Counting every line in the entries below where the word "button" occurs, report how many there are. Give only that number.

[Provided information]

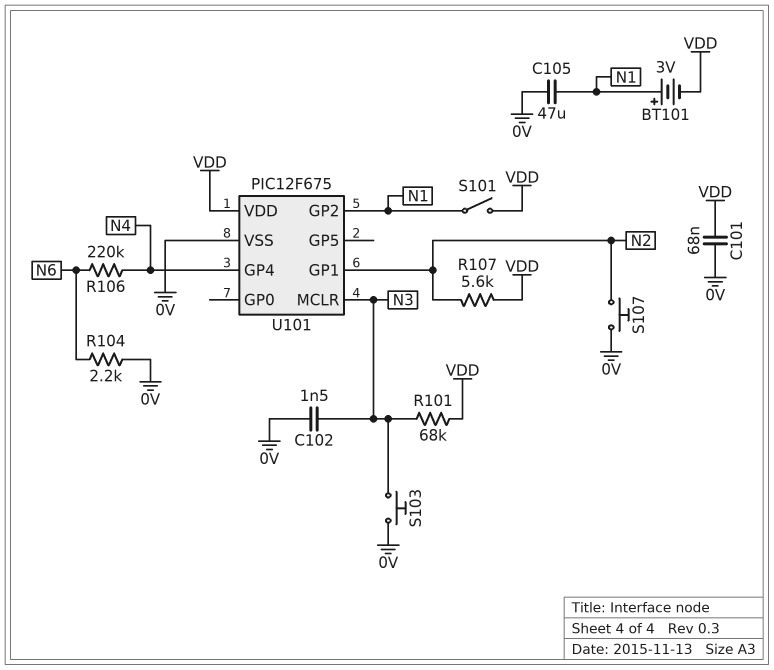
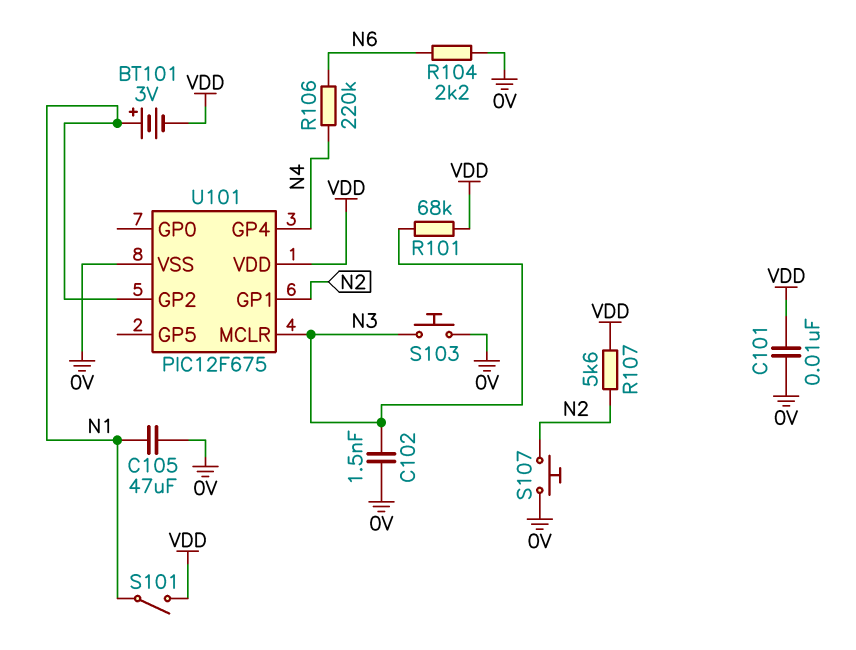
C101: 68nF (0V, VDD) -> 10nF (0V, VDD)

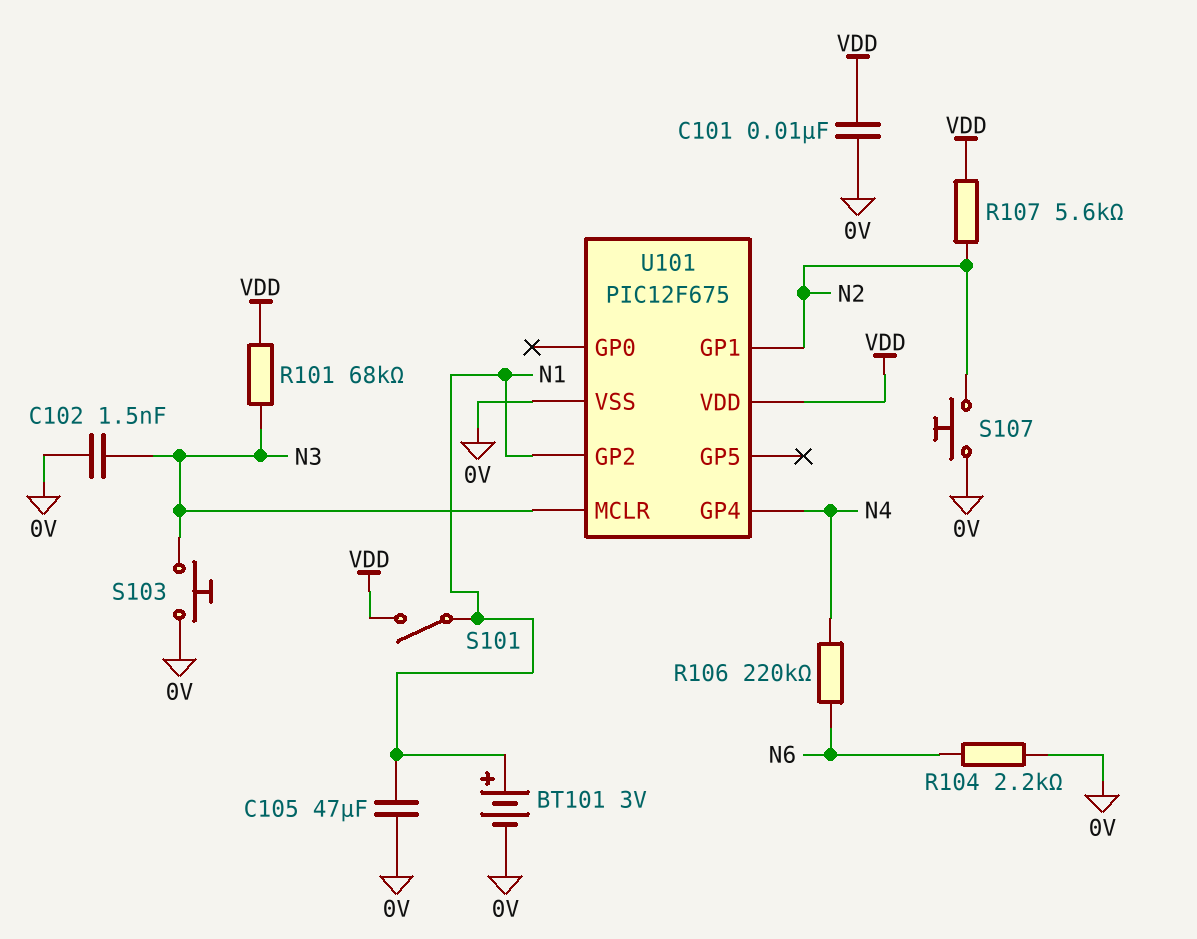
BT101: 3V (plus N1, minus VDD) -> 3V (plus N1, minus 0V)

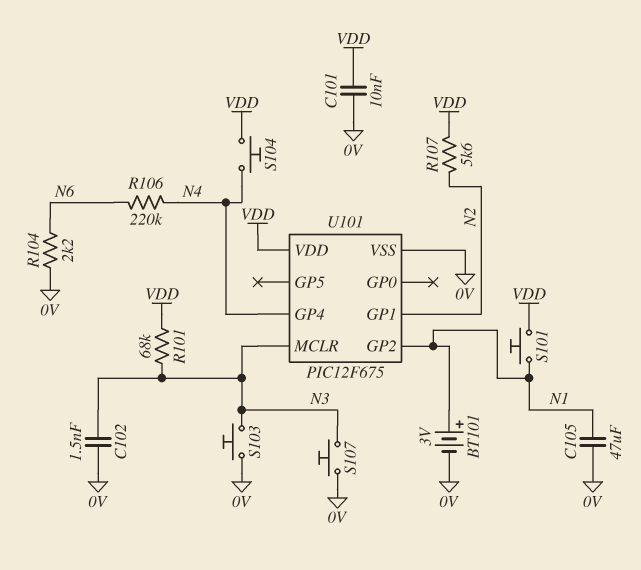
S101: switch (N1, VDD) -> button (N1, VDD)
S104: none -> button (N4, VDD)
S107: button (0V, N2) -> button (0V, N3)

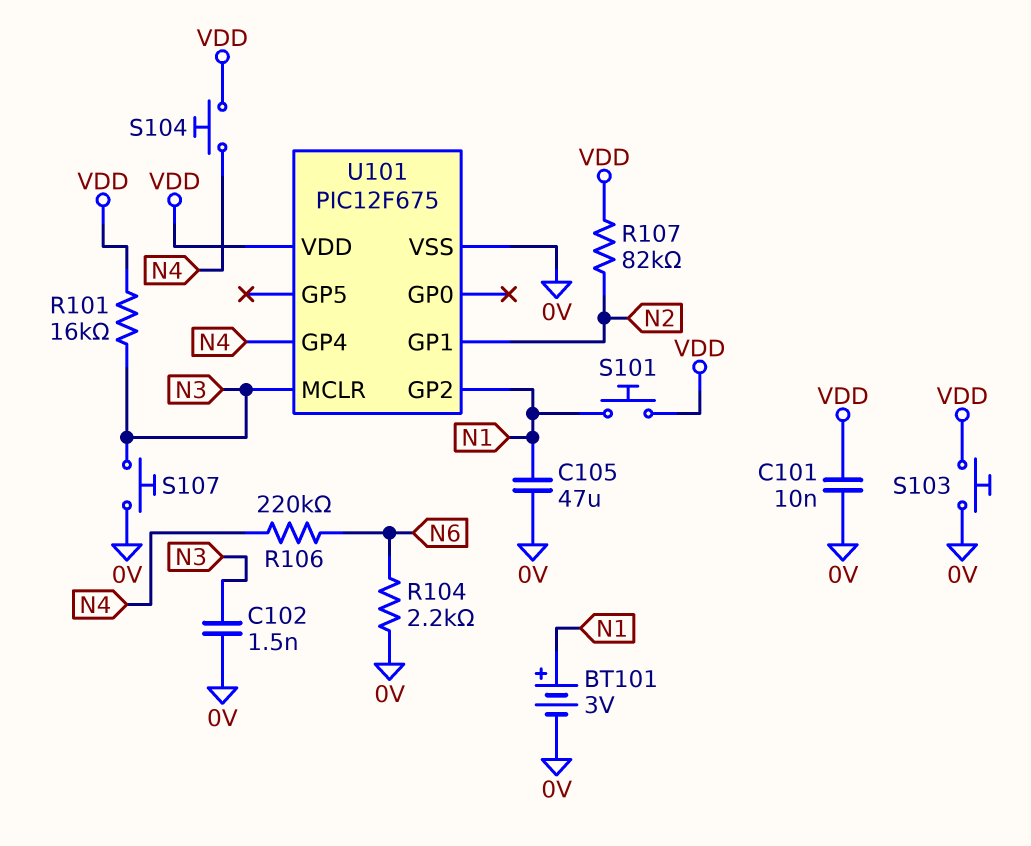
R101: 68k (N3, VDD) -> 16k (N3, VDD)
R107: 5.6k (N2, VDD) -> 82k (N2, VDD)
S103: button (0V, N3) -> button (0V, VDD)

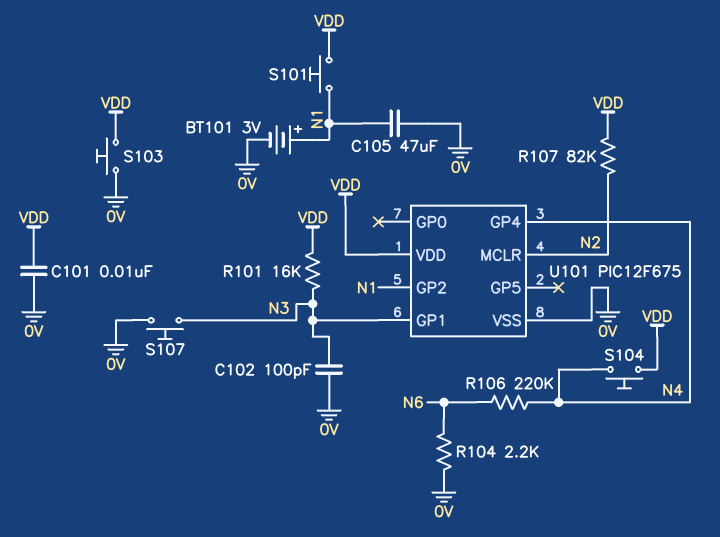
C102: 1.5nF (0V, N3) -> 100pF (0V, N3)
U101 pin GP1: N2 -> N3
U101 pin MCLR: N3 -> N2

[/Provided information]

### [Solution to this problem]
4